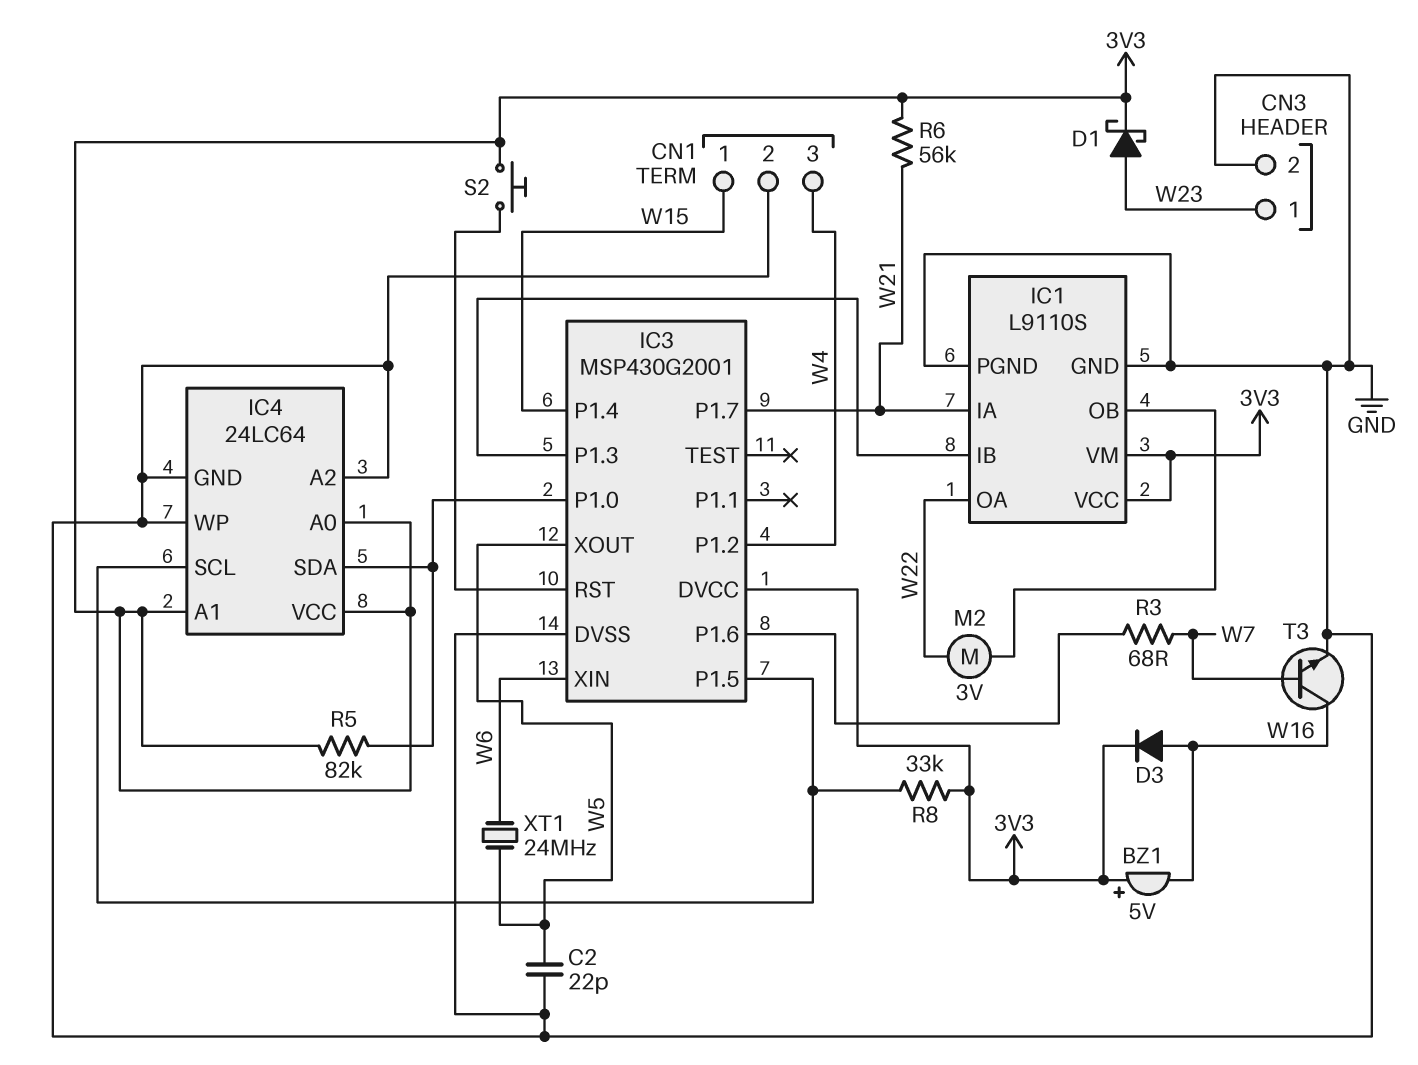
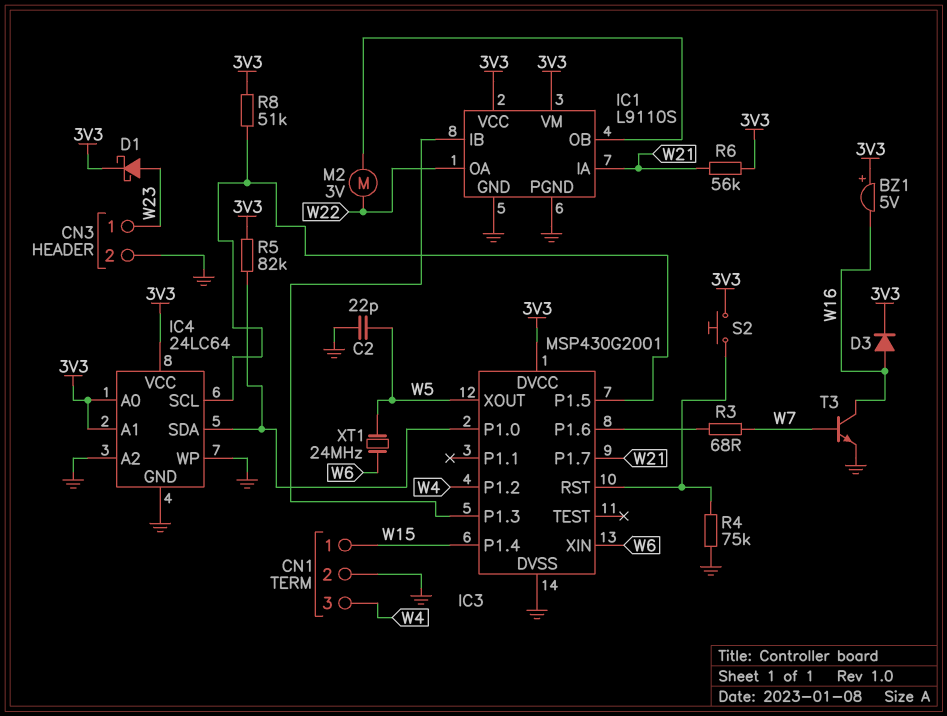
R4: none -> 75k (GND, IC3/RST)
R8: 33k (3V3, IC3/P1.5) -> 51k (3V3, IC3/P1.5)

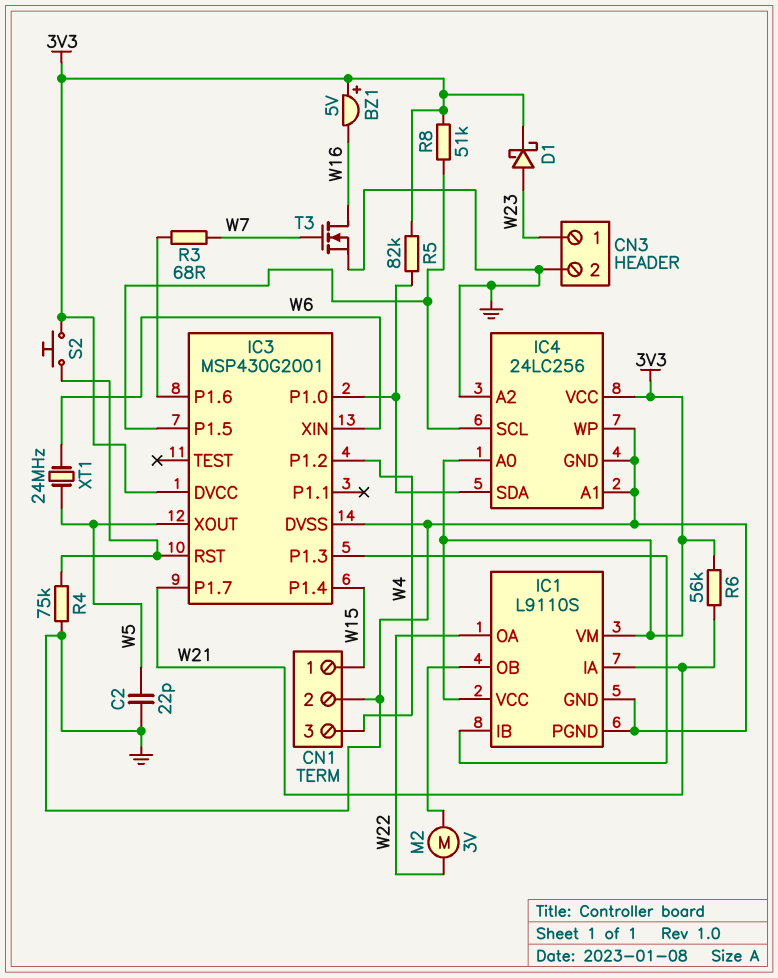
D3: diode (A W16, K 3V3) -> none
IC4: 24LC64 -> 24LC256
IC4 pin A1: 3V3 -> GND
T3: NPN (B W7, C W16, E GND) -> NMOS (G W7, D W16, S GND)

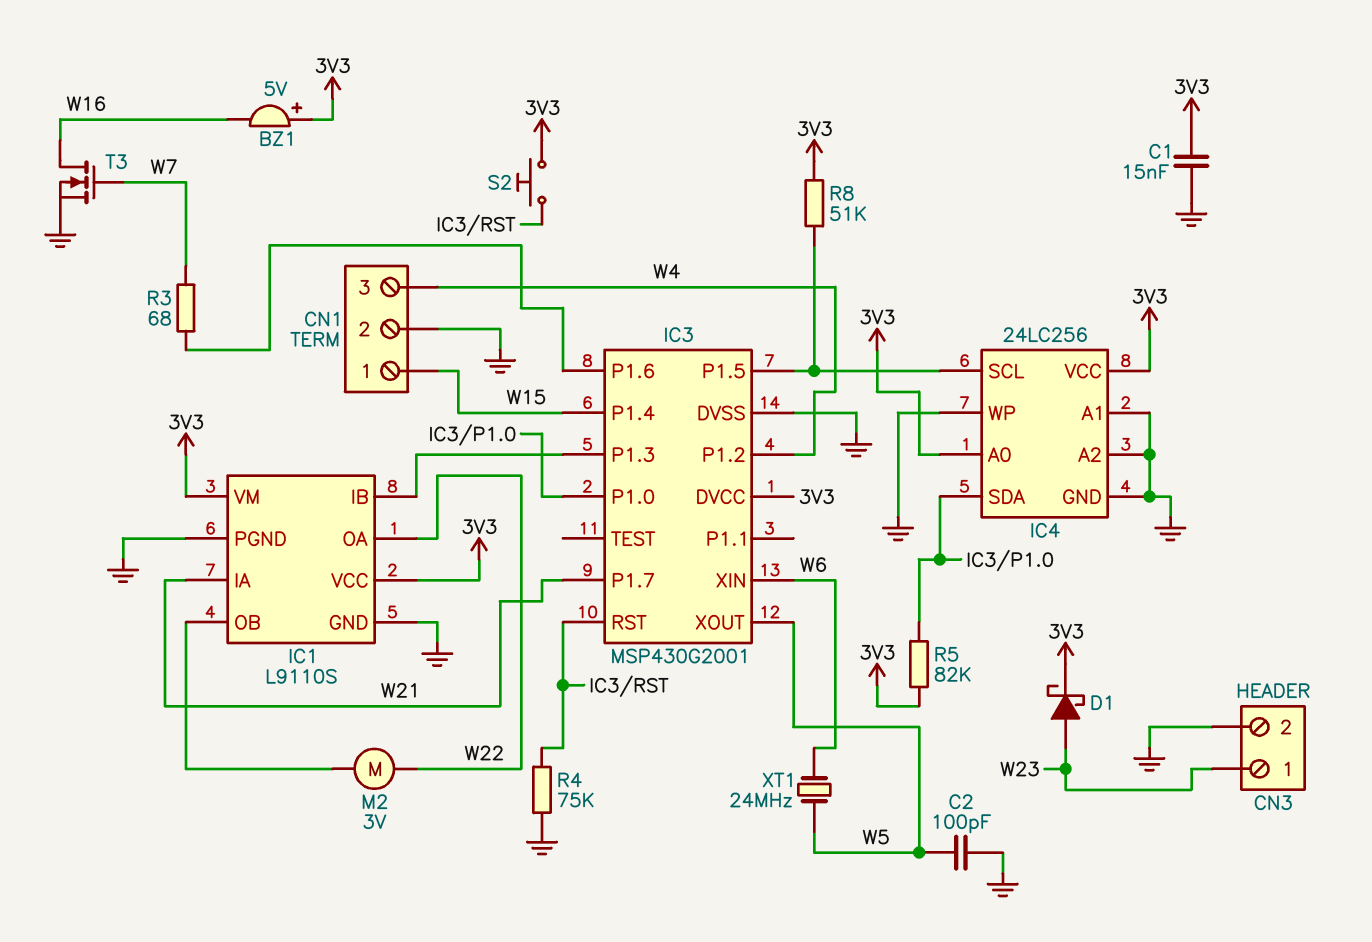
C1: none -> 15nF (3V3, GND)
C2: 22pF (GND, W5) -> 100pF (GND, W5)
R6: 56k (3V3, W21) -> none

Task requirements | Read the listing. Copy each line that has the word "none" in it.

Solution to the problem |
R4: none -> 75k (GND, IC3/RST)
D3: diode (A W16, K 3V3) -> none
C1: none -> 15nF (3V3, GND)
R6: 56k (3V3, W21) -> none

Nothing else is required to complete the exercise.